Exercise inputs section start
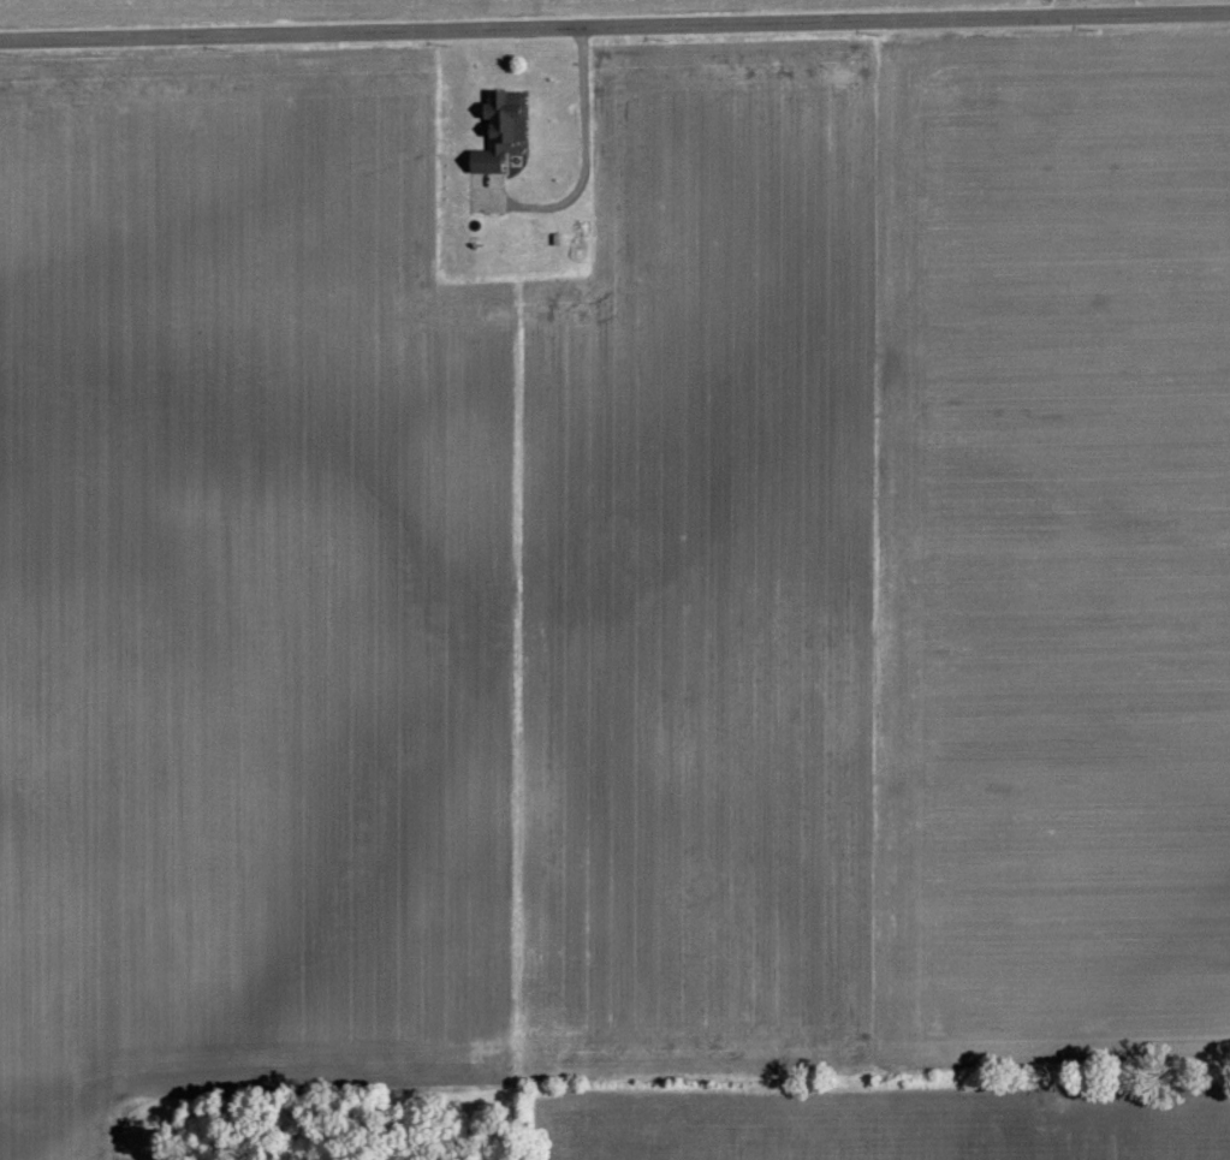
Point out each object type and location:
road: (615, 24)
building: (500, 128)
crop: (623, 603)

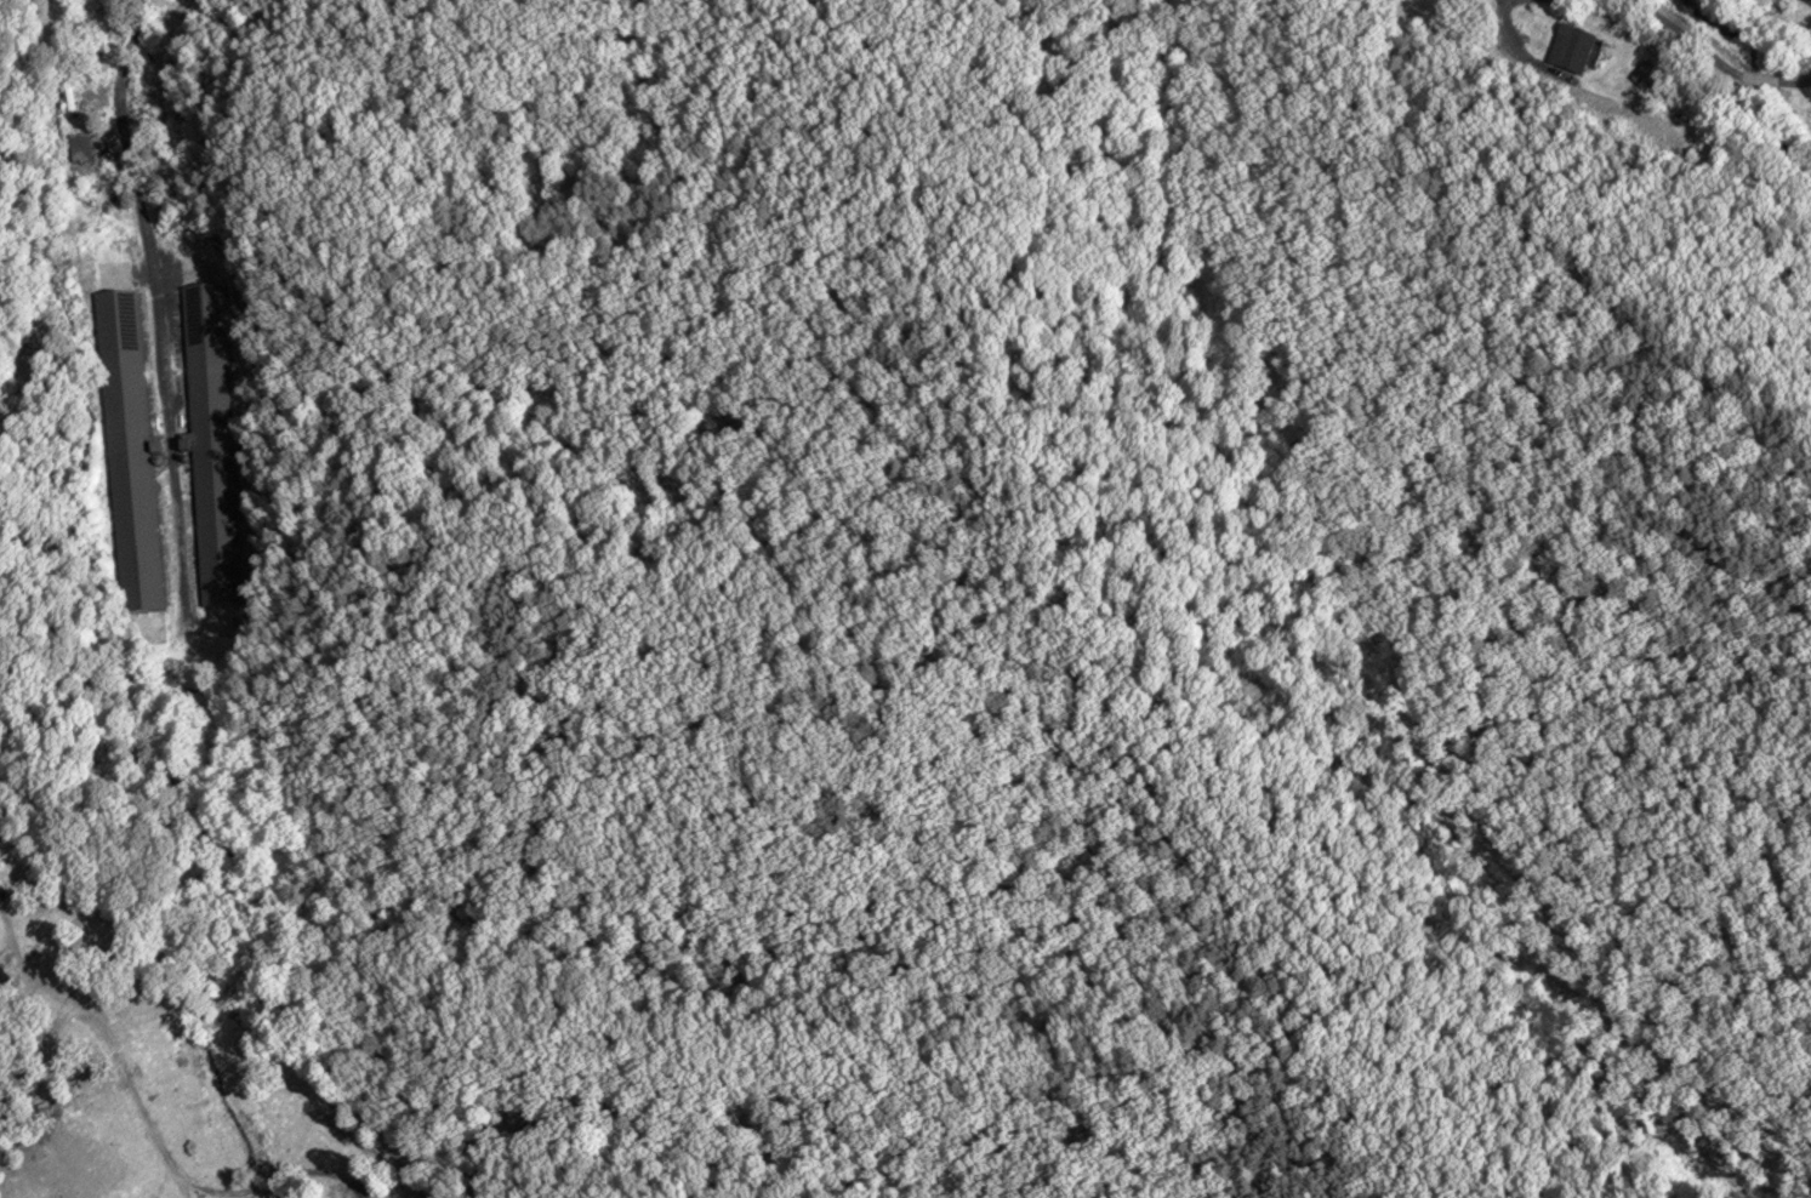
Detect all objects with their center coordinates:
building: (1571, 49)
building: (79, 147)
road: (157, 290)
building: (211, 444)
building: (128, 454)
Exercise inputs section end
Since the pictures are not wanted, transcribe the rest of the listing above exactly.

**Answer:**
Point out each object type and location:
road: (615, 24)
building: (500, 128)
crop: (623, 603)

Detect all objects with their center coordinates:
building: (1571, 49)
building: (79, 147)
road: (157, 290)
building: (211, 444)
building: (128, 454)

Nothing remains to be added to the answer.